- Instructions to follow: Scan the data. Collect each line that contains the word "colour".

- Input data:
□ □ □ □ □ □ □
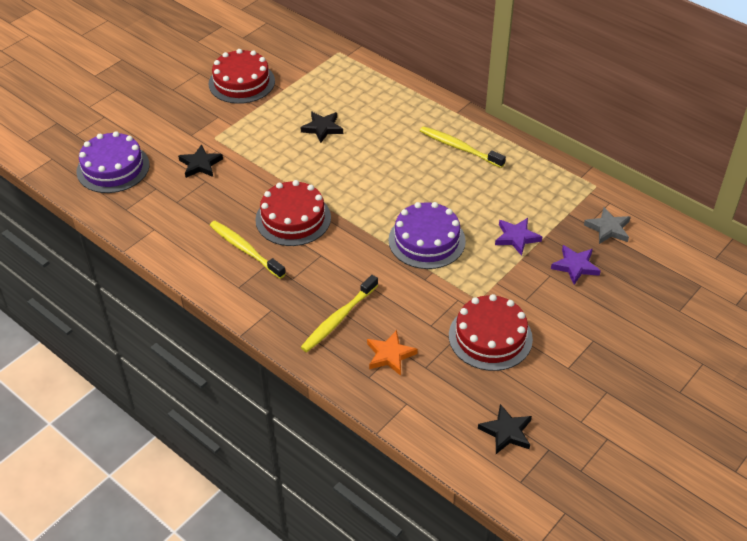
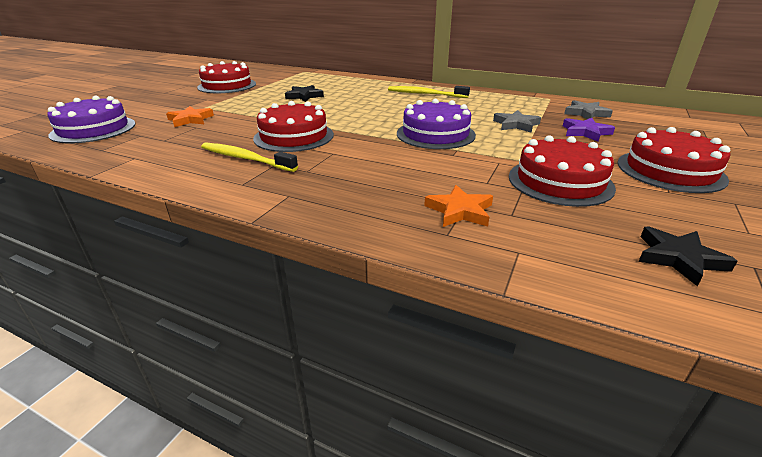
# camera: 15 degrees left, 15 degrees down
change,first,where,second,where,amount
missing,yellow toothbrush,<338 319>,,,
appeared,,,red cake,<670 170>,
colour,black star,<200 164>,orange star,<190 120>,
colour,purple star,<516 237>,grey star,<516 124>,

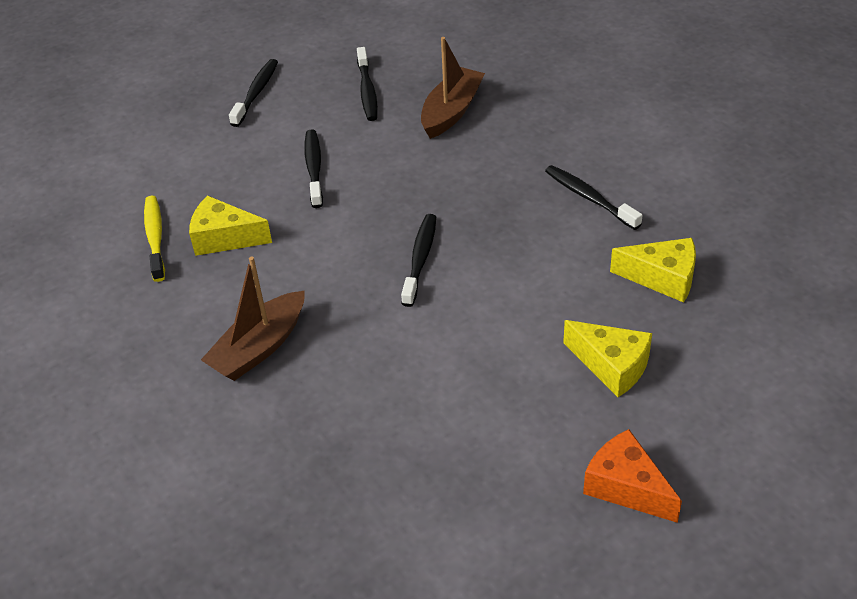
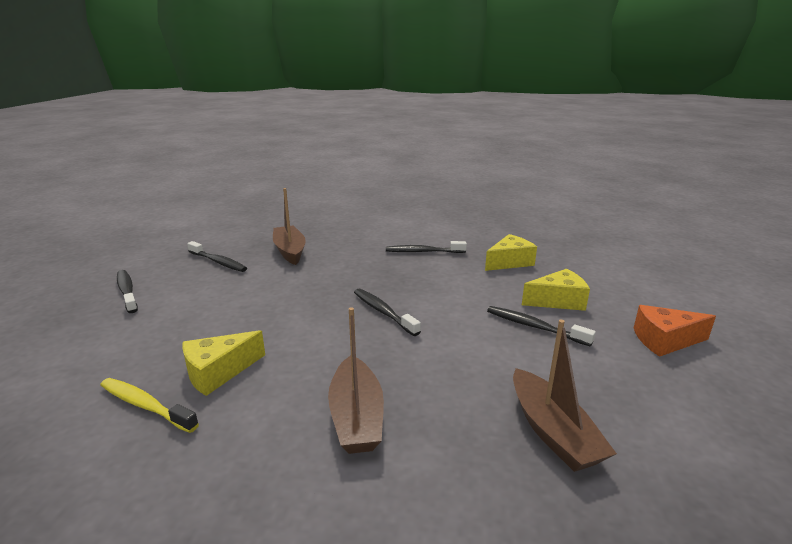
# camera: 50 degrees left, 20 degrees down
change,first,where,second,where,amount
appeared,,,brown boat,<553 432>,
relocated,black toothbrush,<314 168>,,<534 327>,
□ □ □ □ □ □ □
- Response to the task:
colour,black star,<200 164>,orange star,<190 120>,
colour,purple star,<516 237>,grey star,<516 124>,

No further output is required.